- _What is being asked_:
Each entry should be written out once more, exactly as given below.

- _Shape transformation data_:
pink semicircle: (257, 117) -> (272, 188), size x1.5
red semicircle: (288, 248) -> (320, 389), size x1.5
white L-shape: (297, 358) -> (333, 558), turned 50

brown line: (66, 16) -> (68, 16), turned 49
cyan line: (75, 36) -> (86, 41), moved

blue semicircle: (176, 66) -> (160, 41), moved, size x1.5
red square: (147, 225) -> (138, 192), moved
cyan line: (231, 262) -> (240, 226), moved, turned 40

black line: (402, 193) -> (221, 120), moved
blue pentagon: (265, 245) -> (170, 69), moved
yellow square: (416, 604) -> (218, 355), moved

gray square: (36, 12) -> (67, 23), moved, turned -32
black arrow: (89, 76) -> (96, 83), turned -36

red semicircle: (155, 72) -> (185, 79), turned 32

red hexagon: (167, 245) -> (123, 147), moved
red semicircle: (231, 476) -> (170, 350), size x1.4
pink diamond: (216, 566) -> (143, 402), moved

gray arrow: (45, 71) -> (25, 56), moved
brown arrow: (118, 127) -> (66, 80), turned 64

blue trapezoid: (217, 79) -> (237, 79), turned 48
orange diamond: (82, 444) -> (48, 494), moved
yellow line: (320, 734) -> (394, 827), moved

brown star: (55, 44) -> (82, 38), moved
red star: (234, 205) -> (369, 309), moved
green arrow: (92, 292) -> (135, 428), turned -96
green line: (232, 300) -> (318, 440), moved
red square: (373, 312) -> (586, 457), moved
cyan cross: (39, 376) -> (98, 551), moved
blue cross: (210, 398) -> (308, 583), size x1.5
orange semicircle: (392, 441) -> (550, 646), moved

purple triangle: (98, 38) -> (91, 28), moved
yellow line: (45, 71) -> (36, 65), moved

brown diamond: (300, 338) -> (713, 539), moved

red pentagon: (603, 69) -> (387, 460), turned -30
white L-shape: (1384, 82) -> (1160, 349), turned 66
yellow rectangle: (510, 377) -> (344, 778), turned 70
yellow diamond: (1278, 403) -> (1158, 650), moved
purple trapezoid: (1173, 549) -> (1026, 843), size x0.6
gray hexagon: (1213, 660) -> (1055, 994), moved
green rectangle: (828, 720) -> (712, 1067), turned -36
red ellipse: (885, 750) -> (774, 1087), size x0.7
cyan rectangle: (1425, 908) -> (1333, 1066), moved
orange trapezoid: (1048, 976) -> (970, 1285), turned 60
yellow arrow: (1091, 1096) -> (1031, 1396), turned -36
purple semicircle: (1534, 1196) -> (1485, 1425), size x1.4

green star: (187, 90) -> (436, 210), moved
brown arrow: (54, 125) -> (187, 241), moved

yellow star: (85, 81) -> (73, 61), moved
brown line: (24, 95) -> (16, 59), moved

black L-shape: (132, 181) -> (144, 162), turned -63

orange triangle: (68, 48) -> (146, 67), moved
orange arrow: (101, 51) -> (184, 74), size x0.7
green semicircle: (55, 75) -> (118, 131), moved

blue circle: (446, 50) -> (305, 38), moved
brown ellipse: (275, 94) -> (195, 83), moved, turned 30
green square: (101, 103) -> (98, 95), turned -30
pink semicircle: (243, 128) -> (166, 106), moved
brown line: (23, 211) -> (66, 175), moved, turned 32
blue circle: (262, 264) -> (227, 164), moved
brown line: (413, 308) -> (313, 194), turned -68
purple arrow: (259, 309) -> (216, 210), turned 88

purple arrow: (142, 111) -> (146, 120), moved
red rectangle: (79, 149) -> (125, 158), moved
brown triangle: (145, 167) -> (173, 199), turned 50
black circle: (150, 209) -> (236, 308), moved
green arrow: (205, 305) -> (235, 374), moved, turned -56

- _Result below_:
pink semicircle: (257, 117) -> (272, 188), size x1.5
red semicircle: (288, 248) -> (320, 389), size x1.5
white L-shape: (297, 358) -> (333, 558), turned 50

brown line: (66, 16) -> (68, 16), turned 49
cyan line: (75, 36) -> (86, 41), moved

blue semicircle: (176, 66) -> (160, 41), moved, size x1.5
red square: (147, 225) -> (138, 192), moved
cyan line: (231, 262) -> (240, 226), moved, turned 40

black line: (402, 193) -> (221, 120), moved
blue pentagon: (265, 245) -> (170, 69), moved
yellow square: (416, 604) -> (218, 355), moved

gray square: (36, 12) -> (67, 23), moved, turned -32
black arrow: (89, 76) -> (96, 83), turned -36

red semicircle: (155, 72) -> (185, 79), turned 32

red hexagon: (167, 245) -> (123, 147), moved
red semicircle: (231, 476) -> (170, 350), size x1.4
pink diamond: (216, 566) -> (143, 402), moved

gray arrow: (45, 71) -> (25, 56), moved
brown arrow: (118, 127) -> (66, 80), turned 64

blue trapezoid: (217, 79) -> (237, 79), turned 48
orange diamond: (82, 444) -> (48, 494), moved
yellow line: (320, 734) -> (394, 827), moved

brown star: (55, 44) -> (82, 38), moved
red star: (234, 205) -> (369, 309), moved
green arrow: (92, 292) -> (135, 428), turned -96
green line: (232, 300) -> (318, 440), moved
red square: (373, 312) -> (586, 457), moved
cyan cross: (39, 376) -> (98, 551), moved
blue cross: (210, 398) -> (308, 583), size x1.5
orange semicircle: (392, 441) -> (550, 646), moved

purple triangle: (98, 38) -> (91, 28), moved
yellow line: (45, 71) -> (36, 65), moved

brown diamond: (300, 338) -> (713, 539), moved

red pentagon: (603, 69) -> (387, 460), turned -30
white L-shape: (1384, 82) -> (1160, 349), turned 66
yellow rectangle: (510, 377) -> (344, 778), turned 70
yellow diamond: (1278, 403) -> (1158, 650), moved
purple trapezoid: (1173, 549) -> (1026, 843), size x0.6
gray hexagon: (1213, 660) -> (1055, 994), moved
green rectangle: (828, 720) -> (712, 1067), turned -36
red ellipse: (885, 750) -> (774, 1087), size x0.7
cyan rectangle: (1425, 908) -> (1333, 1066), moved
orange trapezoid: (1048, 976) -> (970, 1285), turned 60
yellow arrow: (1091, 1096) -> (1031, 1396), turned -36
purple semicircle: (1534, 1196) -> (1485, 1425), size x1.4

green star: (187, 90) -> (436, 210), moved
brown arrow: (54, 125) -> (187, 241), moved

yellow star: (85, 81) -> (73, 61), moved
brown line: (24, 95) -> (16, 59), moved

black L-shape: (132, 181) -> (144, 162), turned -63

orange triangle: (68, 48) -> (146, 67), moved
orange arrow: (101, 51) -> (184, 74), size x0.7
green semicircle: (55, 75) -> (118, 131), moved

blue circle: (446, 50) -> (305, 38), moved
brown ellipse: (275, 94) -> (195, 83), moved, turned 30
green square: (101, 103) -> (98, 95), turned -30
pink semicircle: (243, 128) -> (166, 106), moved
brown line: (23, 211) -> (66, 175), moved, turned 32
blue circle: (262, 264) -> (227, 164), moved
brown line: (413, 308) -> (313, 194), turned -68
purple arrow: (259, 309) -> (216, 210), turned 88

purple arrow: (142, 111) -> (146, 120), moved
red rectangle: (79, 149) -> (125, 158), moved
brown triangle: (145, 167) -> (173, 199), turned 50
black circle: (150, 209) -> (236, 308), moved
green arrow: (205, 305) -> (235, 374), moved, turned -56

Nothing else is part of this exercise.